- _ACTION ITEM_
Lines of the data that contain the word "down" are the ones to copy.

- _AVAILABLE DATA_

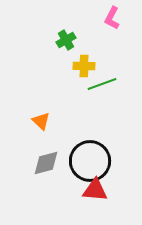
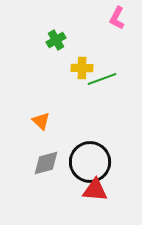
pink L-shape: moved 5 px right
green cross: moved 10 px left
yellow cross: moved 2 px left, 2 px down
green line: moved 5 px up
black circle: moved 1 px down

- _RESPONSE TO THIS EXERCISE_
yellow cross: moved 2 px left, 2 px down
black circle: moved 1 px down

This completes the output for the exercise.